### PROBLEM TO WORK ON
Which lines of the data below contain "blanco"? Please show them all.

▬▬▬▬▬▬▬▬▬▬

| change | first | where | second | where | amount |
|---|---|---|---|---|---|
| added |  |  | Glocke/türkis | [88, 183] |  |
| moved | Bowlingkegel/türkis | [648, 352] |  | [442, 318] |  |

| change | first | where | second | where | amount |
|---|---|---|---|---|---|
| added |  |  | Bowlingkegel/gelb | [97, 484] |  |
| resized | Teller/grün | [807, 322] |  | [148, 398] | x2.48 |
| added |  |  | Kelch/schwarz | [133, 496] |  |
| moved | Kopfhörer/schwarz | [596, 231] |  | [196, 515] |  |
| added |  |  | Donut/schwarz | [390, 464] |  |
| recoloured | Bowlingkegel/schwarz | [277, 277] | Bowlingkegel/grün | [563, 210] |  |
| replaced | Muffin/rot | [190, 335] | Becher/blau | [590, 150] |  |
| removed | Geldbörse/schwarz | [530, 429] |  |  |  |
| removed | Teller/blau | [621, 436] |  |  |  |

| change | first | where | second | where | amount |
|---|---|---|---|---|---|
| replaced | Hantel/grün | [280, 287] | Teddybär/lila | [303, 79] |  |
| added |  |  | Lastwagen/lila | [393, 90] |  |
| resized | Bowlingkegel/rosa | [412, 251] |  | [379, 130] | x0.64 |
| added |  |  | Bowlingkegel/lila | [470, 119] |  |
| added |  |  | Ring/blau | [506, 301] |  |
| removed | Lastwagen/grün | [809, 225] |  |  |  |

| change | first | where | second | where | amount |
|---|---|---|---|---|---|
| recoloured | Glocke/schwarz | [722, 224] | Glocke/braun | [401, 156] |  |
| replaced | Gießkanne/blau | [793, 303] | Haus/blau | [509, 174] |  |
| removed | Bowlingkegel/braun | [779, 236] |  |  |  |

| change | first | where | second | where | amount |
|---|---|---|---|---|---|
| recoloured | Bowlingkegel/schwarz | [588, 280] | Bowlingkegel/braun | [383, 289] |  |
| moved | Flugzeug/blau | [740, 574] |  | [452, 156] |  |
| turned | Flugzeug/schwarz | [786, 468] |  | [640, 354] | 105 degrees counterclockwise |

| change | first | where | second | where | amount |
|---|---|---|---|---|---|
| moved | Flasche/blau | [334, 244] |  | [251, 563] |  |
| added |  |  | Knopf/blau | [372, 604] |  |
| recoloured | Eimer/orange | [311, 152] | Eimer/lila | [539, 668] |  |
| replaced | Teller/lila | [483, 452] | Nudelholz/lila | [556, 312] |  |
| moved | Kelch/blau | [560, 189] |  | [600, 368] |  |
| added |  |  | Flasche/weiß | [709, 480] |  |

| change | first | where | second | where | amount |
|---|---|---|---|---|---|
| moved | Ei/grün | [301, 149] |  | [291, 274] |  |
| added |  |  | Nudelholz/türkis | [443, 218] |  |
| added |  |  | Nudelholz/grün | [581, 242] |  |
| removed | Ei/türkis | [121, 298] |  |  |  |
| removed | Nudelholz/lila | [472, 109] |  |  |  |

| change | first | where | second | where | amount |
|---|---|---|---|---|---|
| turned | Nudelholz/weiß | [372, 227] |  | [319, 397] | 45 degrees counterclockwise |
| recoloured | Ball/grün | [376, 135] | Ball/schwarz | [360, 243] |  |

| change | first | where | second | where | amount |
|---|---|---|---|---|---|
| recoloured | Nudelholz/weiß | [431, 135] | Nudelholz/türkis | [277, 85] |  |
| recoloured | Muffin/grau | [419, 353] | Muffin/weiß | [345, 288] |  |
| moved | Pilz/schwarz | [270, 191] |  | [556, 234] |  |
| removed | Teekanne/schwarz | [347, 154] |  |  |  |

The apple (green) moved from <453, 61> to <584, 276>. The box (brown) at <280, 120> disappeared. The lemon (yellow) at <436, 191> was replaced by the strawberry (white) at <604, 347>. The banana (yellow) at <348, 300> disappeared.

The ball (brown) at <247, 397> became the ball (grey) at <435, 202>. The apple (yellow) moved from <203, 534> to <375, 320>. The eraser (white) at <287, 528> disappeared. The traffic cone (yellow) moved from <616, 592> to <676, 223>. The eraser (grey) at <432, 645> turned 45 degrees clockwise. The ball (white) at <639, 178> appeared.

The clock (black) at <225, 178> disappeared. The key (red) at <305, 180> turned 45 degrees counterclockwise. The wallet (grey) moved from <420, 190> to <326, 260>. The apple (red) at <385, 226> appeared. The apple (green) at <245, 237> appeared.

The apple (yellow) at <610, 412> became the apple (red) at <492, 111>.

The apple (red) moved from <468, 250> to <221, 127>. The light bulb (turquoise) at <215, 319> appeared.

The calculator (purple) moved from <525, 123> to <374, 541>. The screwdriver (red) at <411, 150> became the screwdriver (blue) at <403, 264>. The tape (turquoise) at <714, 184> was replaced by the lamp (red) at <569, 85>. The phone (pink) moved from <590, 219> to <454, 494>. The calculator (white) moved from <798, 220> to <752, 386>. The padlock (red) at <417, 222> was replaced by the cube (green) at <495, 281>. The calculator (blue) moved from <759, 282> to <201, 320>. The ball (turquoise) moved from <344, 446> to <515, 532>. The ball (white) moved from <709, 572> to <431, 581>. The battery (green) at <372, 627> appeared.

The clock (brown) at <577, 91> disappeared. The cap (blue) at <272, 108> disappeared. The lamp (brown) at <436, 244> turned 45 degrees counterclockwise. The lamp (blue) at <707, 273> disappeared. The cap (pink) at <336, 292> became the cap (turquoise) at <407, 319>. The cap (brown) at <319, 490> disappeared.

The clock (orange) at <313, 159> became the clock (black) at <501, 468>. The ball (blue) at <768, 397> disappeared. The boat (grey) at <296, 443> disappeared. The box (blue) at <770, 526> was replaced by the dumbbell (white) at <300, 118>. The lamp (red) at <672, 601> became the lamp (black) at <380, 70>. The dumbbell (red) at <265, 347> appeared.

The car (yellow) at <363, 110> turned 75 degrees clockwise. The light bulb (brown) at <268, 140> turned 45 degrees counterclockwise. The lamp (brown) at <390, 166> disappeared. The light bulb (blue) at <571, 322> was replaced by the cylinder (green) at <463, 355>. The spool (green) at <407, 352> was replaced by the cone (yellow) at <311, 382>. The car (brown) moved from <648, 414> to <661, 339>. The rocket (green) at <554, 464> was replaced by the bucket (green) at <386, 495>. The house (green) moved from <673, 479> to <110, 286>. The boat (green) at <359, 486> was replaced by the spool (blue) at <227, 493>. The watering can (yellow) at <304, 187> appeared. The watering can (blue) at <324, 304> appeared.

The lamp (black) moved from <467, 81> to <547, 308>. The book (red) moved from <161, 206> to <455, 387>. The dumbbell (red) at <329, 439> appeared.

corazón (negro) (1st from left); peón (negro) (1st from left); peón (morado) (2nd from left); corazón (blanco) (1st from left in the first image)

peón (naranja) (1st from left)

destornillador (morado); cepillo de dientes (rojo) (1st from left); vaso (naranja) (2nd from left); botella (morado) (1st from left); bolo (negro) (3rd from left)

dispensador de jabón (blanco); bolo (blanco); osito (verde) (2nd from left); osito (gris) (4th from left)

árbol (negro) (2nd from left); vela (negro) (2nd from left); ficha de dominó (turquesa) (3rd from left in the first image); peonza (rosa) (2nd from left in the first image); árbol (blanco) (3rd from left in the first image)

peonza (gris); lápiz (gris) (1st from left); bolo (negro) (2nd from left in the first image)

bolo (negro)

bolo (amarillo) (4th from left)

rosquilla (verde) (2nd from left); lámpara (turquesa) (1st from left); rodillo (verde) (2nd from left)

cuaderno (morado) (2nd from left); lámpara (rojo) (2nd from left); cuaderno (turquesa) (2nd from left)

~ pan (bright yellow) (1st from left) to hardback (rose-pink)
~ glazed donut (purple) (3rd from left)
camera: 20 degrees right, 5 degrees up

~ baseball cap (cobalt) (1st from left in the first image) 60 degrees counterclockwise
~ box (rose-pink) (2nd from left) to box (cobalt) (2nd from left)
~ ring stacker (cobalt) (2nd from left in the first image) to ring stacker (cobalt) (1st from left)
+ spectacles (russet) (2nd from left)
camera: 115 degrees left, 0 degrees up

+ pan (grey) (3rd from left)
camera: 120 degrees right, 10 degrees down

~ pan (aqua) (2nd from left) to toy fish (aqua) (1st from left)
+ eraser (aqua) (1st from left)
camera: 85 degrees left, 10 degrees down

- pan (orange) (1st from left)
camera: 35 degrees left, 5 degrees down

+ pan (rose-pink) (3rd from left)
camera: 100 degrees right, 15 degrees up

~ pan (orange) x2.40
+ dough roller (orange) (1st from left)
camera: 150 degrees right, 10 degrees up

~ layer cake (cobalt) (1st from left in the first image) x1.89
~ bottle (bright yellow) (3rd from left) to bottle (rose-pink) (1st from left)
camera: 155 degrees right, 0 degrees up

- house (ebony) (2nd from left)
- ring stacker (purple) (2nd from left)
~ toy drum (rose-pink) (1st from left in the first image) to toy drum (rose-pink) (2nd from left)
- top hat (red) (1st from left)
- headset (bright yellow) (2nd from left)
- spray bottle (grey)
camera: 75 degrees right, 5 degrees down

▬▬▬▬▬▬▬▬▬▬

### ANSWER SPACE
corazón (negro) (1st from left); peón (negro) (1st from left); peón (morado) (2nd from left); corazón (blanco) (1st from left in the first image)
dispensador de jabón (blanco); bolo (blanco); osito (verde) (2nd from left); osito (gris) (4th from left)
árbol (negro) (2nd from left); vela (negro) (2nd from left); ficha de dominó (turquesa) (3rd from left in the first image); peonza (rosa) (2nd from left in the first image); árbol (blanco) (3rd from left in the first image)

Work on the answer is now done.